(PROVIDED MATERIAL Opens)

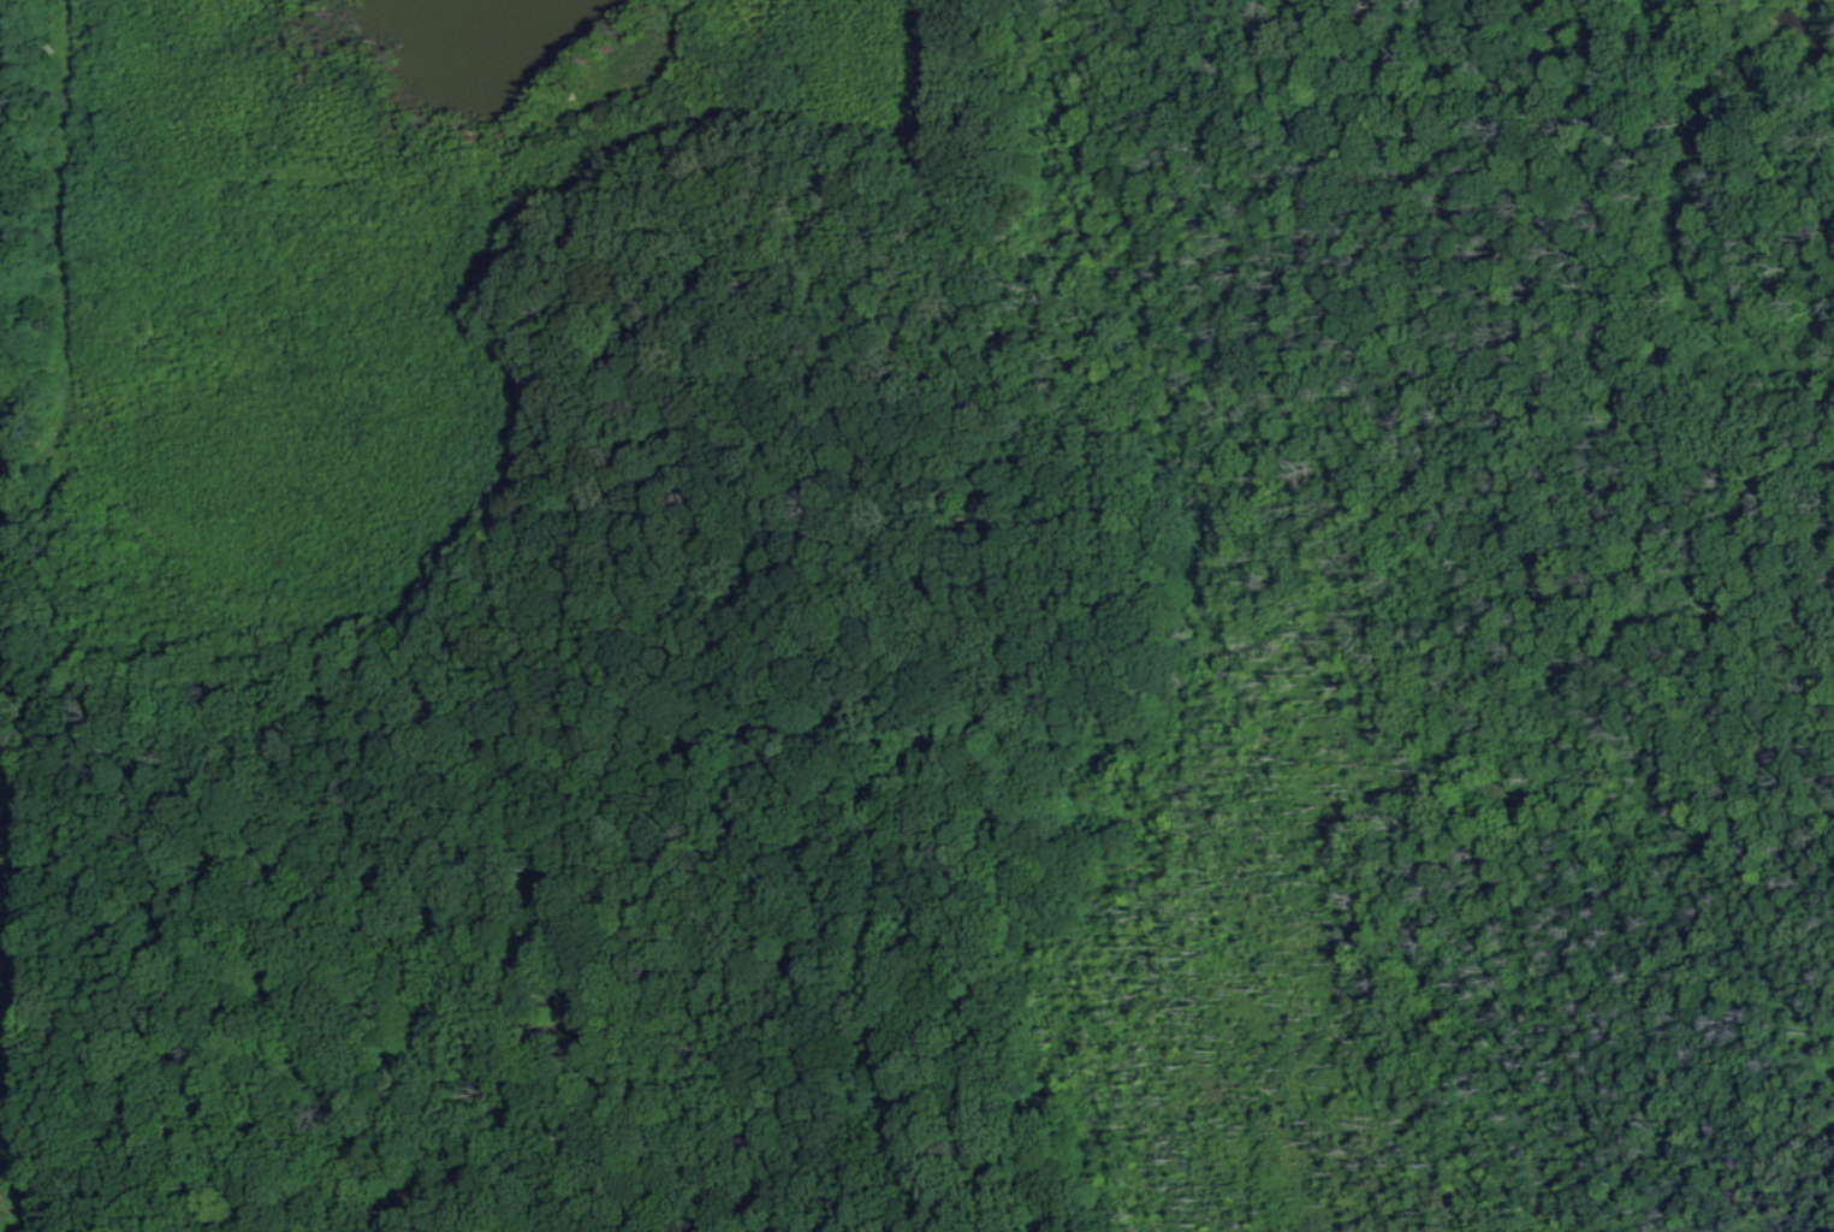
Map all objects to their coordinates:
park: (917, 616)

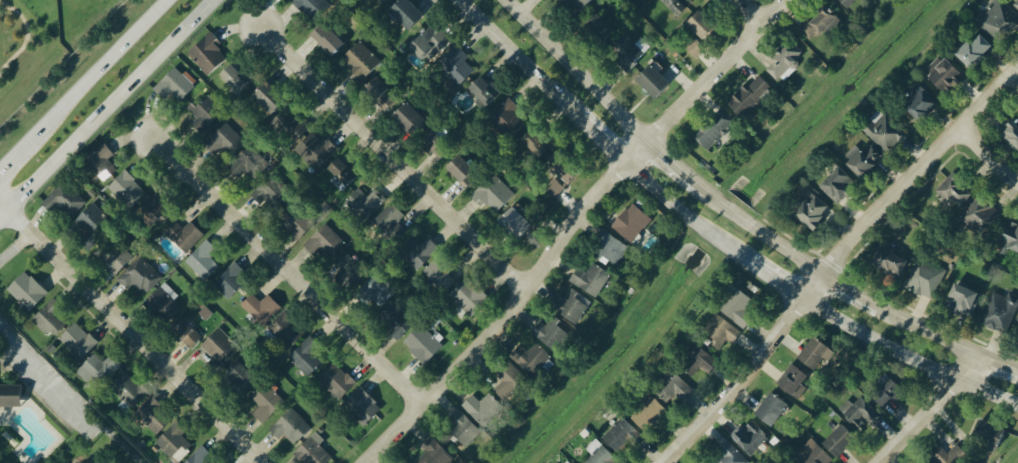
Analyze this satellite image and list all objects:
building: (848, 3)
building: (574, 4)
building: (1016, 4)
building: (677, 6)
building: (313, 7)
building: (407, 12)
road: (749, 13)
building: (998, 19)
building: (702, 23)
building: (597, 24)
building: (820, 24)
building: (328, 37)
building: (431, 42)
building: (696, 47)
building: (976, 48)
building: (629, 50)
building: (208, 51)
road: (518, 58)
building: (360, 60)
building: (785, 61)
building: (456, 67)
road: (576, 69)
road: (718, 69)
building: (945, 72)
building: (236, 76)
building: (653, 79)
road: (83, 84)
building: (175, 84)
building: (484, 90)
building: (380, 91)
building: (751, 94)
building: (268, 96)
building: (921, 101)
road: (105, 107)
building: (204, 112)
building: (410, 116)
building: (508, 117)
building: (294, 124)
building: (714, 129)
building: (884, 129)
building: (1012, 133)
building: (224, 140)
road: (600, 140)
building: (538, 141)
building: (435, 143)
building: (317, 148)
road: (635, 151)
building: (864, 158)
road: (988, 158)
building: (246, 160)
building: (103, 161)
road: (672, 161)
road: (389, 162)
building: (563, 165)
building: (345, 169)
building: (463, 169)
road: (918, 170)
building: (339, 183)
building: (839, 183)
building: (556, 187)
building: (128, 188)
building: (271, 189)
building: (956, 189)
building: (494, 193)
building: (65, 199)
building: (365, 202)
building: (156, 209)
building: (814, 210)
road: (684, 213)
building: (980, 213)
building: (92, 219)
building: (297, 220)
building: (517, 220)
building: (390, 221)
building: (632, 221)
road: (760, 230)
building: (184, 234)
building: (1009, 237)
building: (324, 241)
building: (610, 248)
building: (419, 251)
building: (117, 258)
building: (203, 259)
building: (886, 259)
building: (347, 267)
building: (440, 272)
road: (284, 274)
building: (141, 275)
building: (925, 277)
building: (591, 278)
building: (231, 279)
road: (776, 281)
road: (814, 288)
road: (852, 288)
building: (27, 290)
building: (469, 295)
building: (964, 298)
building: (164, 300)
building: (573, 305)
building: (262, 307)
building: (738, 307)
building: (1000, 310)
building: (50, 317)
road: (500, 319)
building: (397, 320)
building: (287, 329)
road: (932, 329)
building: (721, 330)
building: (185, 331)
road: (129, 333)
building: (551, 333)
building: (78, 340)
building: (423, 343)
building: (220, 345)
building: (815, 351)
building: (307, 355)
building: (532, 357)
road: (910, 357)
building: (700, 361)
road: (1001, 363)
building: (97, 368)
road: (34, 373)
building: (241, 376)
building: (794, 379)
building: (337, 380)
building: (508, 380)
building: (673, 386)
road: (739, 386)
building: (129, 388)
building: (889, 391)
building: (11, 394)
building: (265, 402)
building: (362, 405)
building: (482, 407)
building: (773, 408)
road: (933, 409)
building: (859, 411)
park: (49, 413)
building: (649, 413)
building: (154, 414)
building: (291, 426)
building: (464, 427)
building: (991, 432)
building: (621, 434)
building: (750, 437)
building: (841, 439)
building: (174, 442)
building: (314, 450)
building: (434, 452)
building: (812, 453)
building: (731, 454)
building: (950, 454)
building: (201, 456)
building: (603, 456)
building: (568, 462)

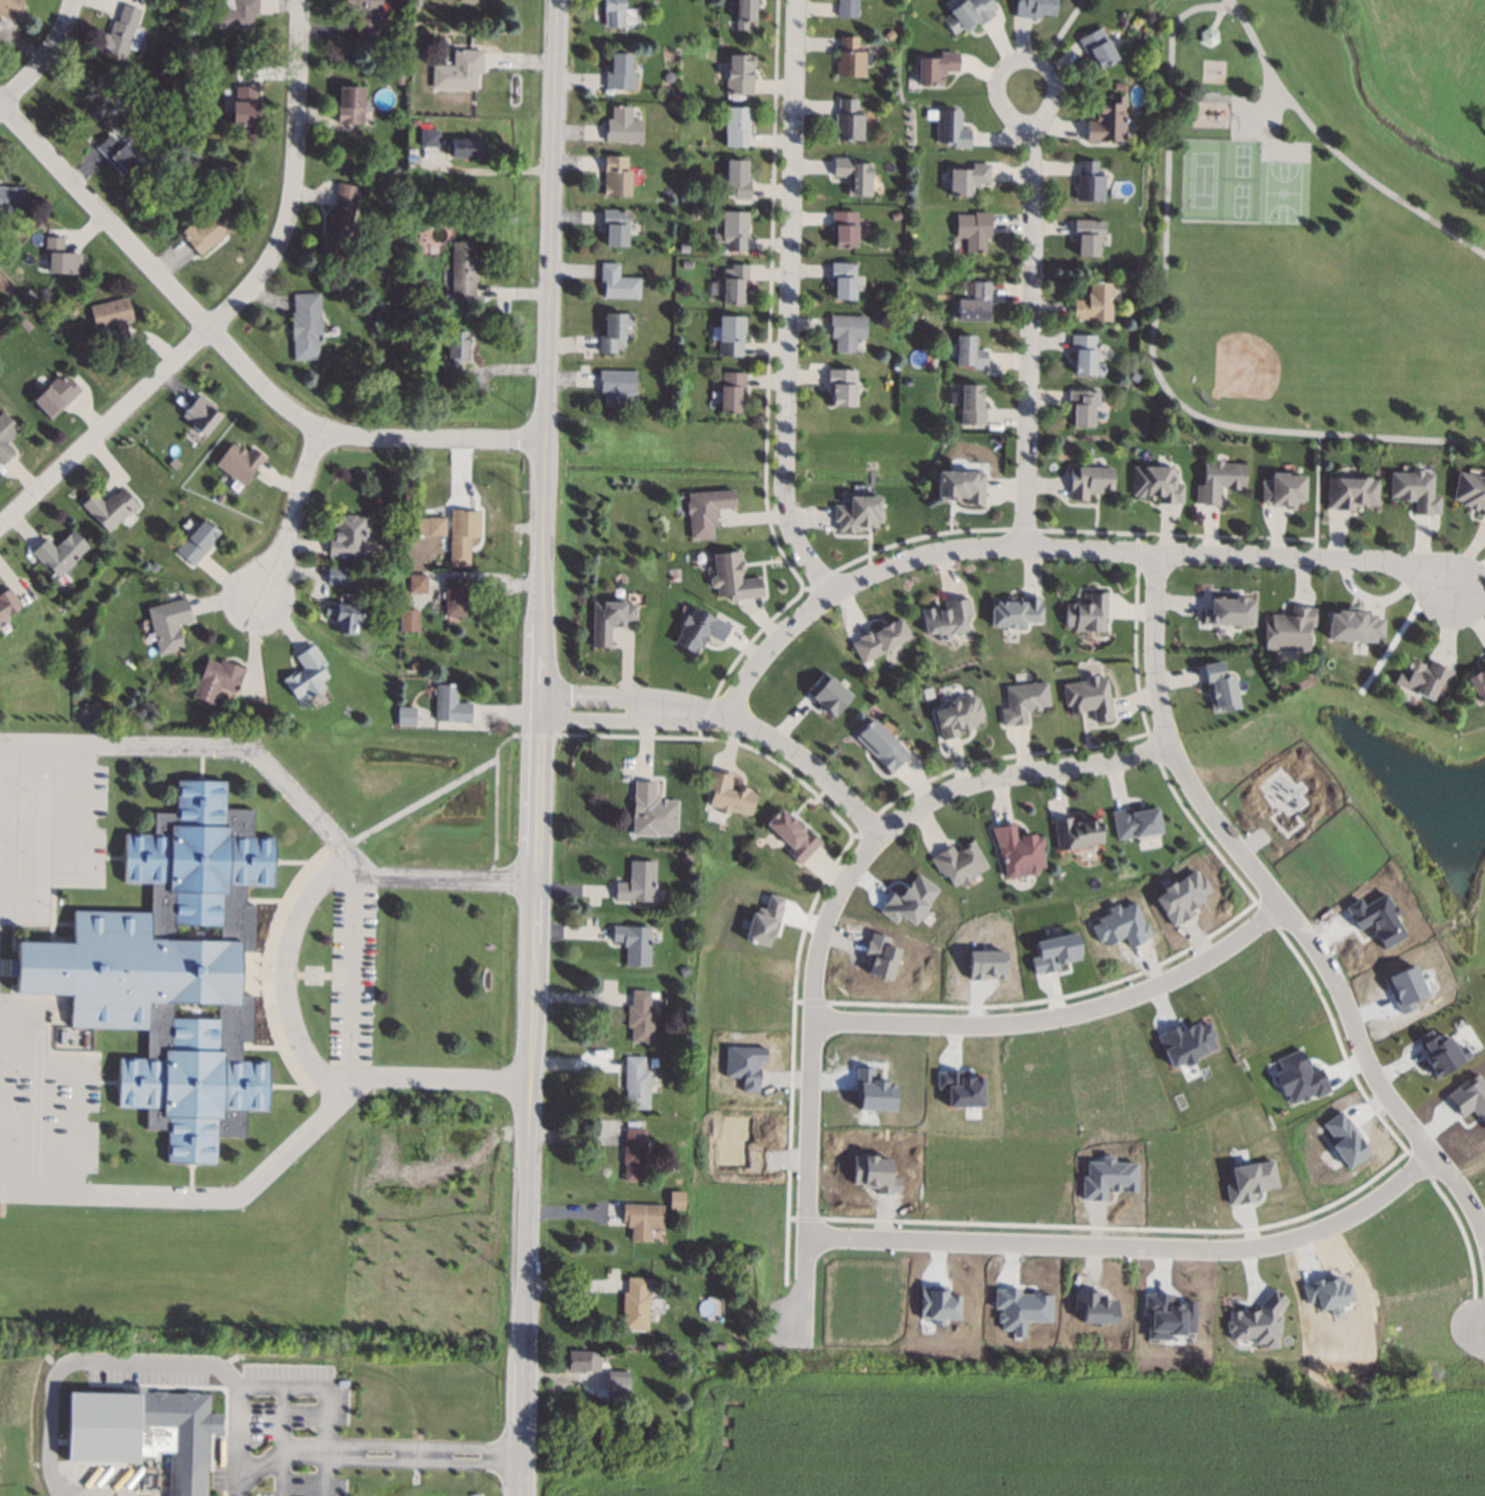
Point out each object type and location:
building: (470, 1)
road: (1231, 4)
building: (848, 8)
building: (1034, 8)
building: (10, 9)
building: (613, 13)
building: (745, 13)
building: (237, 14)
building: (968, 14)
building: (365, 18)
road: (1061, 31)
building: (122, 33)
building: (890, 35)
building: (1207, 36)
building: (193, 38)
building: (1097, 48)
road: (44, 57)
building: (851, 57)
road: (1023, 58)
building: (191, 63)
building: (938, 67)
building: (459, 70)
building: (621, 72)
building: (740, 75)
building: (136, 77)
building: (400, 77)
building: (350, 104)
building: (113, 108)
building: (245, 111)
building: (849, 120)
building: (415, 121)
building: (1107, 122)
building: (737, 125)
building: (623, 127)
building: (950, 128)
building: (687, 136)
building: (430, 137)
building: (465, 148)
building: (122, 156)
road: (1166, 159)
building: (854, 176)
building: (373, 177)
building: (616, 177)
building: (219, 178)
building: (737, 179)
building: (968, 179)
building: (1088, 181)
park: (1221, 181)
park: (1287, 194)
building: (11, 198)
building: (683, 198)
building: (211, 226)
building: (340, 227)
building: (615, 227)
building: (735, 229)
building: (845, 229)
building: (974, 231)
park: (1307, 236)
building: (1087, 237)
building: (684, 248)
building: (62, 257)
building: (687, 264)
building: (463, 270)
building: (843, 280)
building: (618, 283)
building: (734, 283)
building: (30, 298)
road: (233, 302)
road: (787, 302)
building: (1095, 303)
building: (976, 304)
building: (409, 306)
building: (114, 321)
building: (25, 325)
building: (307, 326)
building: (847, 331)
park: (1276, 332)
building: (613, 333)
building: (731, 335)
road: (1028, 343)
building: (456, 351)
building: (970, 353)
road: (232, 354)
building: (1085, 355)
building: (117, 360)
building: (1135, 377)
building: (616, 387)
building: (843, 387)
building: (732, 392)
building: (56, 396)
building: (971, 405)
building: (1083, 407)
building: (202, 415)
building: (965, 426)
building: (1166, 426)
building: (6, 437)
building: (239, 464)
building: (1089, 481)
building: (1218, 481)
building: (1158, 484)
building: (961, 485)
building: (1283, 490)
building: (1415, 490)
building: (1470, 490)
building: (1351, 493)
road: (1317, 495)
road: (477, 507)
building: (110, 508)
building: (705, 510)
building: (857, 511)
road: (291, 516)
building: (437, 526)
building: (348, 536)
building: (198, 542)
road: (1059, 548)
building: (459, 549)
building: (61, 553)
building: (338, 576)
building: (732, 577)
building: (419, 584)
building: (456, 595)
road: (1469, 600)
building: (7, 604)
building: (1015, 610)
building: (1230, 611)
building: (1089, 613)
building: (345, 617)
building: (945, 618)
building: (409, 620)
building: (609, 620)
building: (168, 624)
building: (1354, 626)
building: (1292, 628)
building: (699, 629)
building: (1006, 638)
building: (878, 639)
building: (413, 665)
building: (307, 675)
building: (1424, 678)
building: (218, 680)
building: (1478, 684)
building: (1221, 686)
road: (1157, 692)
building: (827, 693)
road: (635, 695)
building: (1088, 698)
building: (1023, 702)
building: (451, 704)
building: (91, 711)
building: (407, 716)
building: (958, 716)
road: (633, 719)
building: (882, 746)
road: (539, 747)
road: (206, 749)
road: (201, 763)
road: (810, 765)
road: (974, 781)
building: (729, 794)
park: (1414, 797)
parking lot: (51, 810)
building: (654, 812)
road: (494, 819)
building: (1135, 823)
road: (377, 825)
road: (85, 829)
building: (1075, 833)
building: (793, 836)
road: (43, 847)
building: (1018, 852)
road: (114, 857)
building: (687, 859)
road: (295, 862)
building: (958, 864)
building: (637, 883)
building: (1180, 896)
road: (266, 900)
building: (908, 900)
building: (1376, 919)
building: (763, 921)
building: (1119, 925)
building: (634, 943)
building: (1054, 952)
building: (879, 956)
building: (985, 964)
road: (9, 967)
building: (175, 970)
road: (285, 970)
building: (685, 971)
road: (298, 972)
road: (353, 974)
parking lot: (353, 976)
building: (1404, 988)
building: (655, 995)
building: (641, 1017)
road: (1059, 1017)
road: (1352, 1031)
building: (1186, 1043)
road: (262, 1044)
road: (286, 1051)
building: (1440, 1053)
building: (654, 1062)
building: (1298, 1077)
road: (109, 1082)
building: (636, 1083)
building: (960, 1089)
building: (874, 1091)
building: (1469, 1097)
parking lot: (49, 1113)
road: (807, 1121)
building: (1344, 1139)
building: (634, 1154)
road: (190, 1178)
building: (1106, 1178)
building: (1249, 1181)
road: (201, 1195)
building: (676, 1200)
building: (642, 1219)
road: (1480, 1220)
park: (294, 1246)
road: (1129, 1250)
building: (742, 1268)
building: (1326, 1293)
building: (636, 1303)
building: (937, 1304)
building: (1093, 1307)
building: (1019, 1309)
building: (1166, 1316)
building: (1257, 1322)
building: (722, 1346)
building: (671, 1356)
building: (577, 1360)
building: (617, 1380)
road: (276, 1385)
crop: (1032, 1436)
road: (233, 1440)
road: (280, 1440)
road: (275, 1456)
building: (185, 1472)
road: (324, 1474)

(PROVIDED MATERIAL Closes)

WHAT NEEDS TO BE DONE
In the data above, which lines have "parking"? Report each of them.

WRITTEN REPLY
parking lot: (51, 810)
parking lot: (353, 976)
parking lot: (49, 1113)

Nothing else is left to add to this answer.